### Exercise brief
Copy the result of filtering the entries below for lines that include the string "orange".

### Records provided
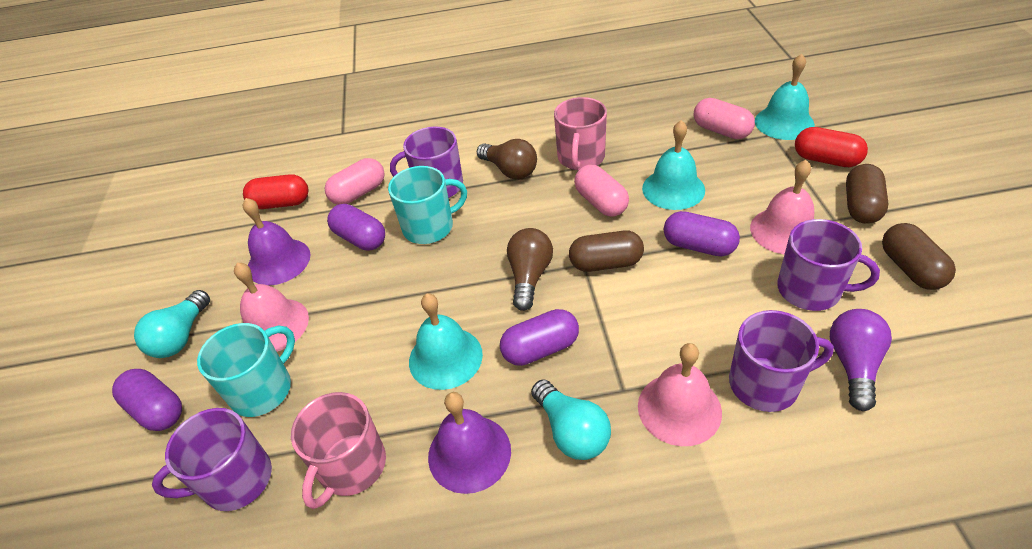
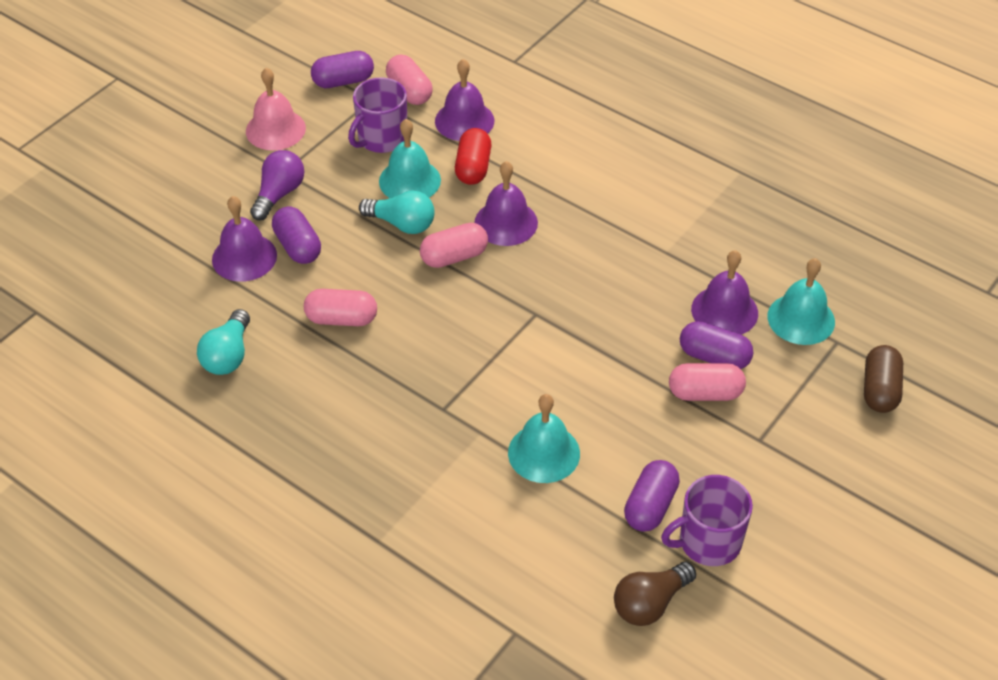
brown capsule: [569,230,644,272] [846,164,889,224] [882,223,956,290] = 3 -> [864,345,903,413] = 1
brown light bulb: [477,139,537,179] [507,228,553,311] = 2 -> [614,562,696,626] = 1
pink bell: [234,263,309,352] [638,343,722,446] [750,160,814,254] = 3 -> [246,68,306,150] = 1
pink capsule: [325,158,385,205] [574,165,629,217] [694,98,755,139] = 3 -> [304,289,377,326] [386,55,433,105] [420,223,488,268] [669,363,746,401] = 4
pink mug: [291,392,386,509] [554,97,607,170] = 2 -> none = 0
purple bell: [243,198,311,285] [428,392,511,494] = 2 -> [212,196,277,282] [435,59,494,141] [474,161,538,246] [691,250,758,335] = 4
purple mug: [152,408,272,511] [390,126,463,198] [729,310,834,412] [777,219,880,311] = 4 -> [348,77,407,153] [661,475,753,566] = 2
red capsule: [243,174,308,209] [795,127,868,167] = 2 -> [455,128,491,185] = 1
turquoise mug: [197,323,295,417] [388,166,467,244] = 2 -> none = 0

* * *

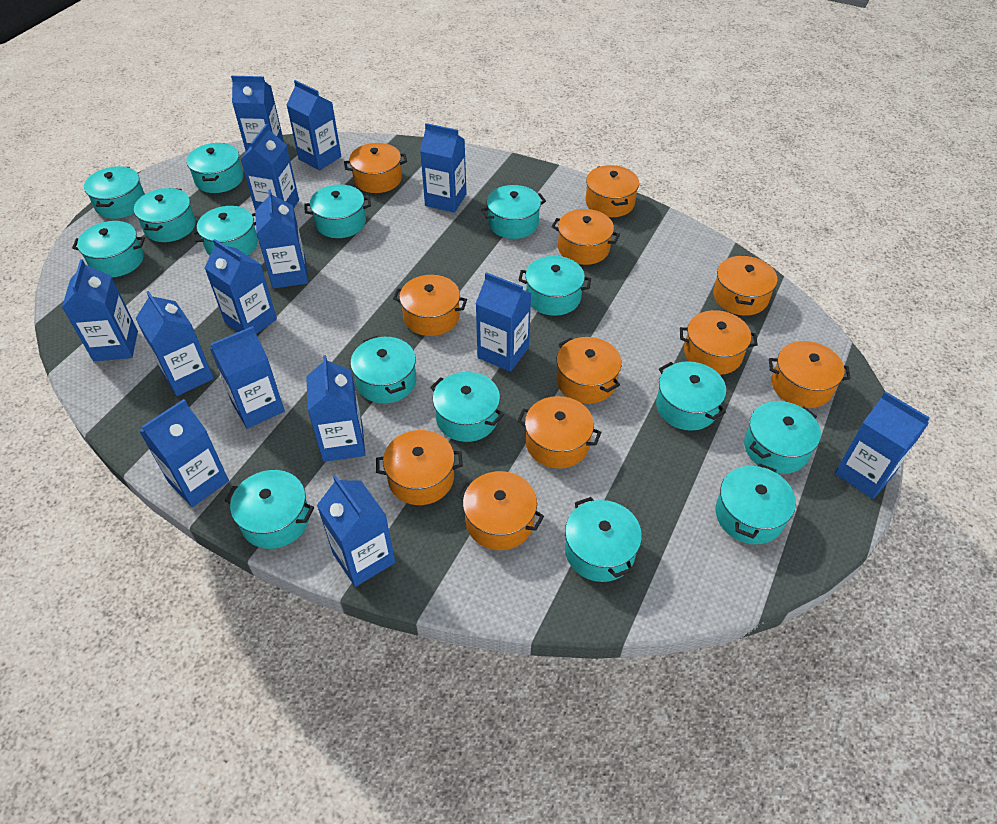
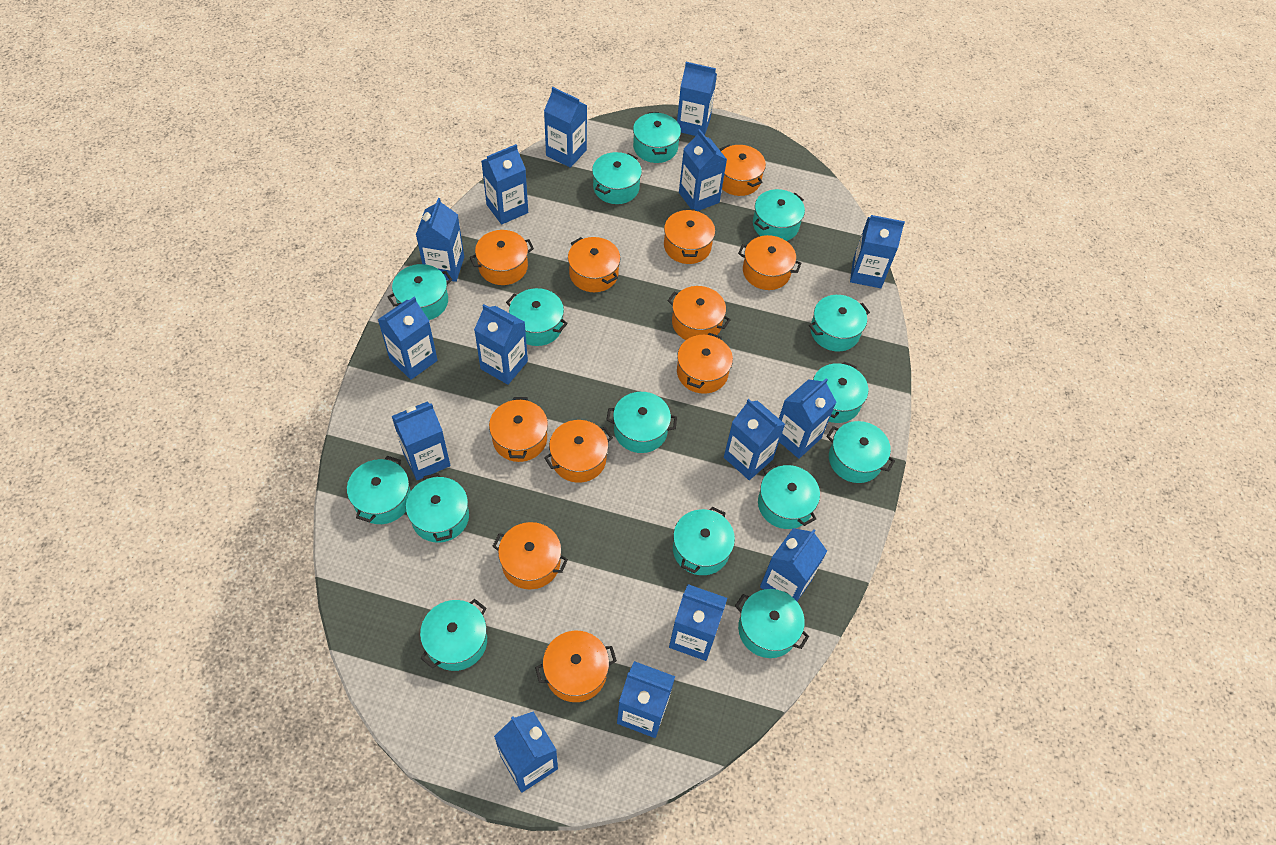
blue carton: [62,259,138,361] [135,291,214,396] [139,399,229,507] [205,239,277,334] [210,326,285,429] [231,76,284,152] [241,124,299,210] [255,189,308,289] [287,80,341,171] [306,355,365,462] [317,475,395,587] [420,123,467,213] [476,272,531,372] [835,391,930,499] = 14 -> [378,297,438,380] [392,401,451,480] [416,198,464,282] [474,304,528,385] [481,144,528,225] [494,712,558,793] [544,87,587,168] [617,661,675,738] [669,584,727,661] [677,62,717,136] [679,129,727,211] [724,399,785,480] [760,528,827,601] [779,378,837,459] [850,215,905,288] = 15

---

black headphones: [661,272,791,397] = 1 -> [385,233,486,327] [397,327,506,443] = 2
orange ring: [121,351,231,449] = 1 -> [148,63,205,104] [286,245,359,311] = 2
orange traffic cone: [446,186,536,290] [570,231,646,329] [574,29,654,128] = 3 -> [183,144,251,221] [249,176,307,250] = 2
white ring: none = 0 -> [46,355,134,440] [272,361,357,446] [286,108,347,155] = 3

### Answer to the exercise
orange ring: [121,351,231,449] = 1 -> [148,63,205,104] [286,245,359,311] = 2
orange traffic cone: [446,186,536,290] [570,231,646,329] [574,29,654,128] = 3 -> [183,144,251,221] [249,176,307,250] = 2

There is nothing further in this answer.